(Spatial object tracking data)
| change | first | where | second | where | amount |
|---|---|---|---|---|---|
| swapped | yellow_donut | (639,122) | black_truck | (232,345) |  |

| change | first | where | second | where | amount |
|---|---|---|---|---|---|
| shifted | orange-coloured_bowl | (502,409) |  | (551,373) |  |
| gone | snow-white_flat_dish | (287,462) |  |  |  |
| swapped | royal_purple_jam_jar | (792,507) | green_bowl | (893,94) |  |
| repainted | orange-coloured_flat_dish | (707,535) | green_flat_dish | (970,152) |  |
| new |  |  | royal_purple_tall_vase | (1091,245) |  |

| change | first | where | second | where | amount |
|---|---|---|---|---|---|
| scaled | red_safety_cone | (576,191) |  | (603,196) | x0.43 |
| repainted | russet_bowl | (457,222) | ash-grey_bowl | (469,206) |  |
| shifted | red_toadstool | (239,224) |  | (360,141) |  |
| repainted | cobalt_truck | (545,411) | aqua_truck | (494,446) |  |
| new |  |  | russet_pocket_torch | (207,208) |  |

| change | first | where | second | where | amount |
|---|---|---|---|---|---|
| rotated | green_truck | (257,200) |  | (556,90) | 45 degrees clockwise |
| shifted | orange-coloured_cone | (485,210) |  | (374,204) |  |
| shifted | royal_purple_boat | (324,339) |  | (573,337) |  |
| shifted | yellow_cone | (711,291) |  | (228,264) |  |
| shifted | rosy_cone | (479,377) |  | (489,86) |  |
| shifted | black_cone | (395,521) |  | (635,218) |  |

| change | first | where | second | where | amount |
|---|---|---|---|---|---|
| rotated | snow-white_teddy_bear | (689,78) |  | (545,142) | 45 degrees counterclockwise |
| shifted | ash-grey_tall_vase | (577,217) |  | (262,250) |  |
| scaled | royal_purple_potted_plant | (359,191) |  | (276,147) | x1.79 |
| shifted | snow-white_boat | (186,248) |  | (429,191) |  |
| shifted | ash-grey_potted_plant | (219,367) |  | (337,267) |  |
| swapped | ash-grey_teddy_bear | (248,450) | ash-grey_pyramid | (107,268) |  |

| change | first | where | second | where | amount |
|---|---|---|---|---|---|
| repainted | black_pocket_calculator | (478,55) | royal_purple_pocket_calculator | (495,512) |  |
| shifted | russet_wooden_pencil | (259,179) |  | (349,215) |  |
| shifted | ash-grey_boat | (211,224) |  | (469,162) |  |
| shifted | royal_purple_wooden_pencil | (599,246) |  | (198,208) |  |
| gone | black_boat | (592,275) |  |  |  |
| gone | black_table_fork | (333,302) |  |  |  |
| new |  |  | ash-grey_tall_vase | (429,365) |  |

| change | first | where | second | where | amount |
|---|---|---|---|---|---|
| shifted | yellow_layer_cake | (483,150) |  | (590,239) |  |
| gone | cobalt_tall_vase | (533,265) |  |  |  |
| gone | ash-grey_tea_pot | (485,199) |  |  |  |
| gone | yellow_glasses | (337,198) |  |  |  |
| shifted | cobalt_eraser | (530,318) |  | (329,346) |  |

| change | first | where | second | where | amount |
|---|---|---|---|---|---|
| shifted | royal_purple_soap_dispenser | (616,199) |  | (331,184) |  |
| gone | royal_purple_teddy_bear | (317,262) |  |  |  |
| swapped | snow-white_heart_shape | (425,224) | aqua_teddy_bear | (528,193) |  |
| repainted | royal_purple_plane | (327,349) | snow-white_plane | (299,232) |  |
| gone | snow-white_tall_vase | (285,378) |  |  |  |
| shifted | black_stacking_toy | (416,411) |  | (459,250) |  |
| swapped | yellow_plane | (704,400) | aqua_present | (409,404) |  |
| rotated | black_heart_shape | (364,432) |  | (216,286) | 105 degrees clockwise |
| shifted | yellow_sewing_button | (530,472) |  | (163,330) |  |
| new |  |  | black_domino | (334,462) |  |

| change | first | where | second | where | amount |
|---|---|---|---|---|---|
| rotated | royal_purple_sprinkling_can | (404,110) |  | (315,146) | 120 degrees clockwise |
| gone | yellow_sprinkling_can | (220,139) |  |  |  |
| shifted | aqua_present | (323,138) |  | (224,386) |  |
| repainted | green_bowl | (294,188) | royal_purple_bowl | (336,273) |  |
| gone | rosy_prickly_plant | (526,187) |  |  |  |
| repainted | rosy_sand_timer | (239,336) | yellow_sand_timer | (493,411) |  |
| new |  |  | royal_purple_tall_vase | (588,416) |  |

* WHAT THE TASK ASKS
Only output the lines from the one with "gone | royal_purple_teddy_bear" through the end of the entries above, exactly as they are.

* EXPECTED ANSWER
| gone | royal_purple_teddy_bear | (317,262) |  |  |  |
| swapped | snow-white_heart_shape | (425,224) | aqua_teddy_bear | (528,193) |  |
| repainted | royal_purple_plane | (327,349) | snow-white_plane | (299,232) |  |
| gone | snow-white_tall_vase | (285,378) |  |  |  |
| shifted | black_stacking_toy | (416,411) |  | (459,250) |  |
| swapped | yellow_plane | (704,400) | aqua_present | (409,404) |  |
| rotated | black_heart_shape | (364,432) |  | (216,286) | 105 degrees clockwise |
| shifted | yellow_sewing_button | (530,472) |  | (163,330) |  |
| new |  |  | black_domino | (334,462) |  |

| change | first | where | second | where | amount |
|---|---|---|---|---|---|
| rotated | royal_purple_sprinkling_can | (404,110) |  | (315,146) | 120 degrees clockwise |
| gone | yellow_sprinkling_can | (220,139) |  |  |  |
| shifted | aqua_present | (323,138) |  | (224,386) |  |
| repainted | green_bowl | (294,188) | royal_purple_bowl | (336,273) |  |
| gone | rosy_prickly_plant | (526,187) |  |  |  |
| repainted | rosy_sand_timer | (239,336) | yellow_sand_timer | (493,411) |  |
| new |  |  | royal_purple_tall_vase | (588,416) |  |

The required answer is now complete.